### DATASET RECORDS
Segment Open
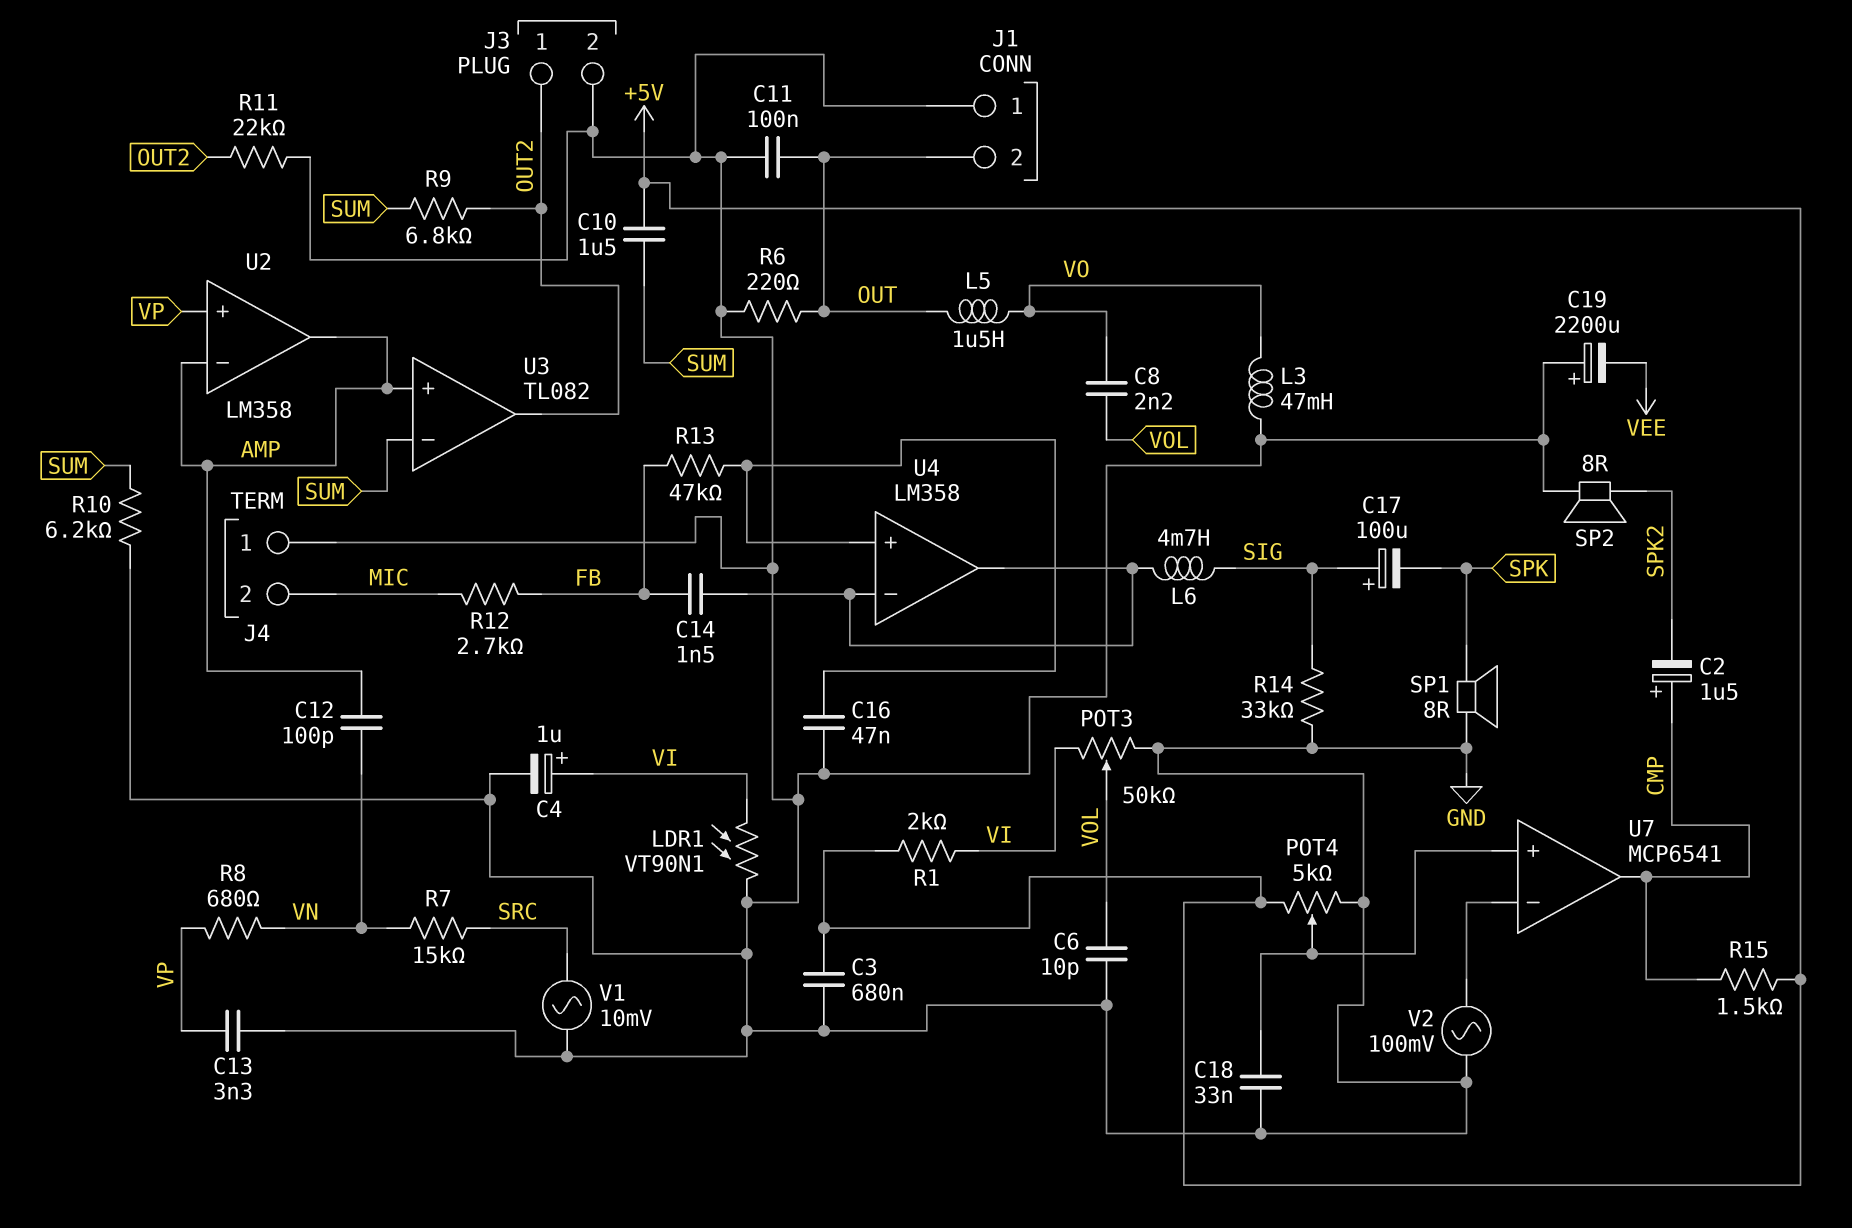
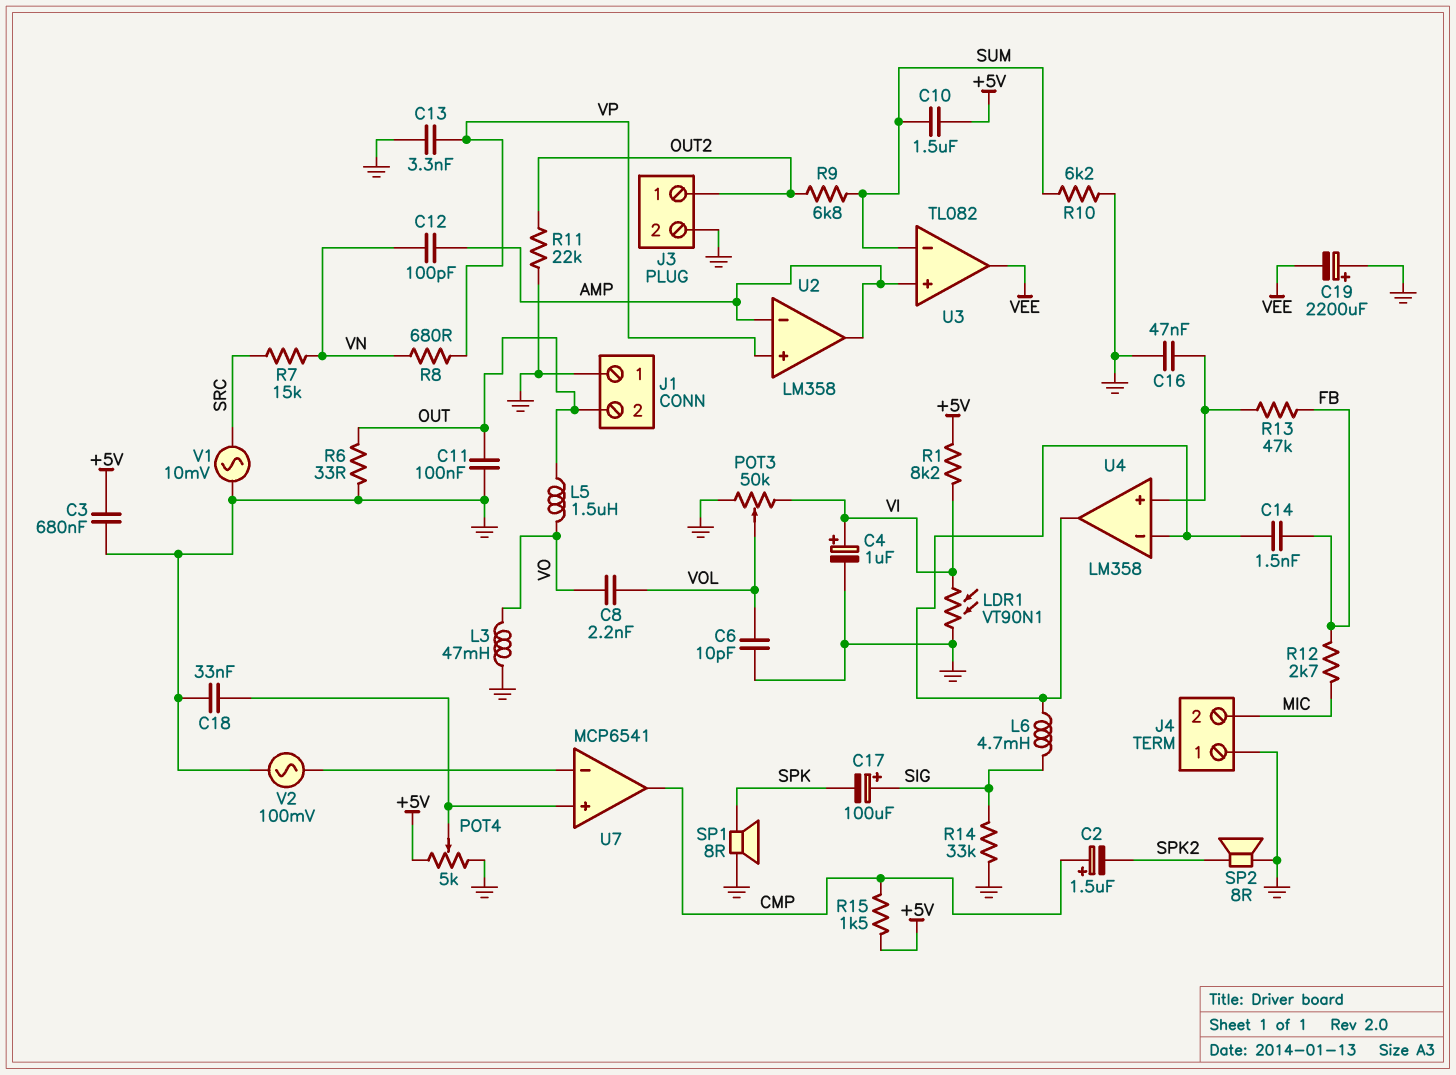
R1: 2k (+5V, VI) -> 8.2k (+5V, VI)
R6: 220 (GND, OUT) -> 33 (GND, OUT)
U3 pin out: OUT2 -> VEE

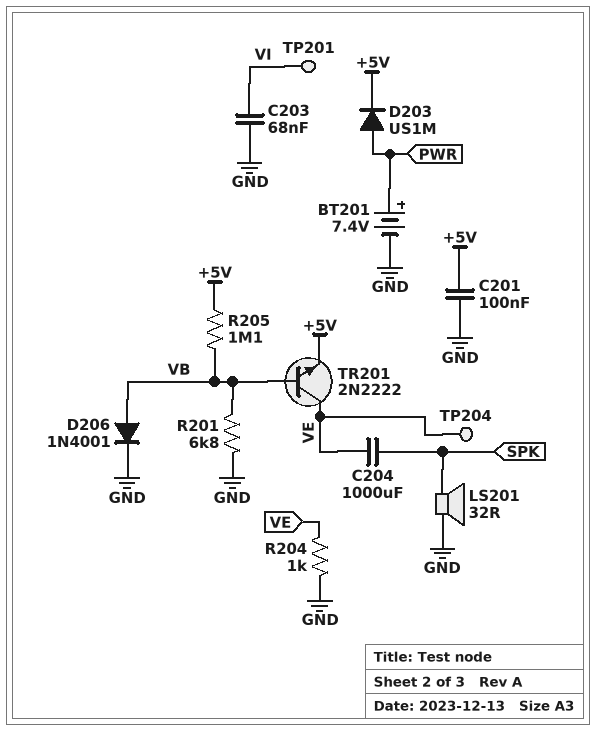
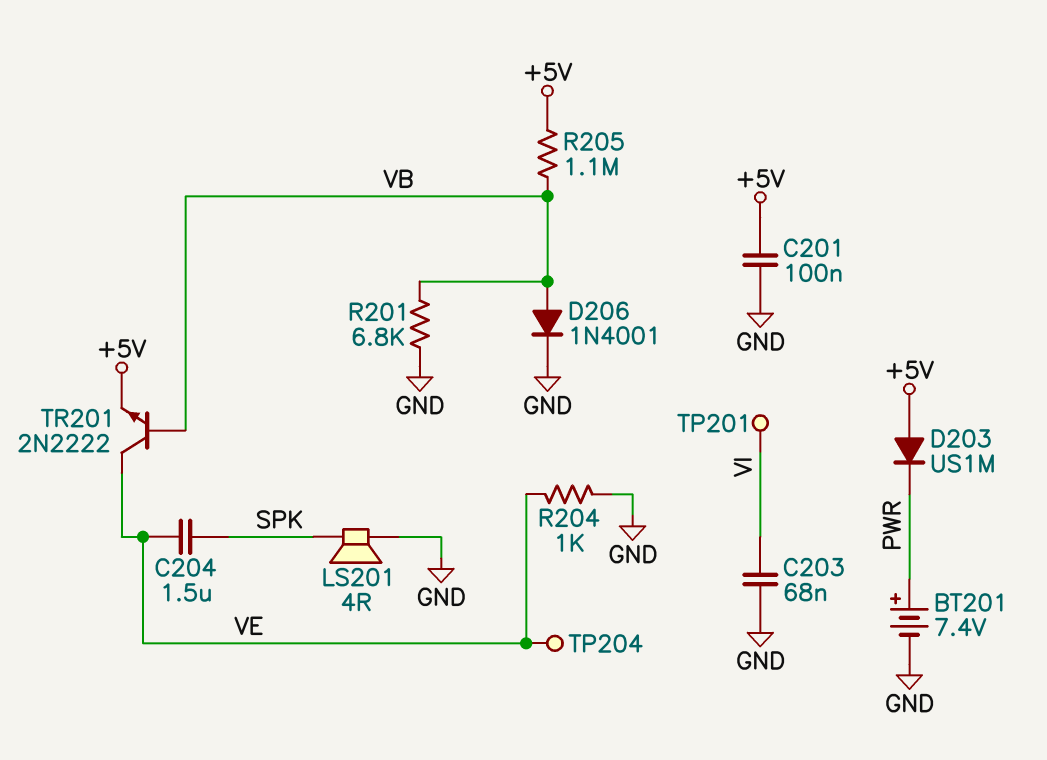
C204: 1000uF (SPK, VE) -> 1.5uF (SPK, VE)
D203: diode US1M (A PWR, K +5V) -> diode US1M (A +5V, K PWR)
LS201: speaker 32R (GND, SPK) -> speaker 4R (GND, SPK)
Segment Closed
### EXERCISE PROMPT
Word for word, restate all of the material, omitting the images.

### EXERCISE OUTPUT
R1: 2k (+5V, VI) -> 8.2k (+5V, VI)
R6: 220 (GND, OUT) -> 33 (GND, OUT)
U3 pin out: OUT2 -> VEE

C204: 1000uF (SPK, VE) -> 1.5uF (SPK, VE)
D203: diode US1M (A PWR, K +5V) -> diode US1M (A +5V, K PWR)
LS201: speaker 32R (GND, SPK) -> speaker 4R (GND, SPK)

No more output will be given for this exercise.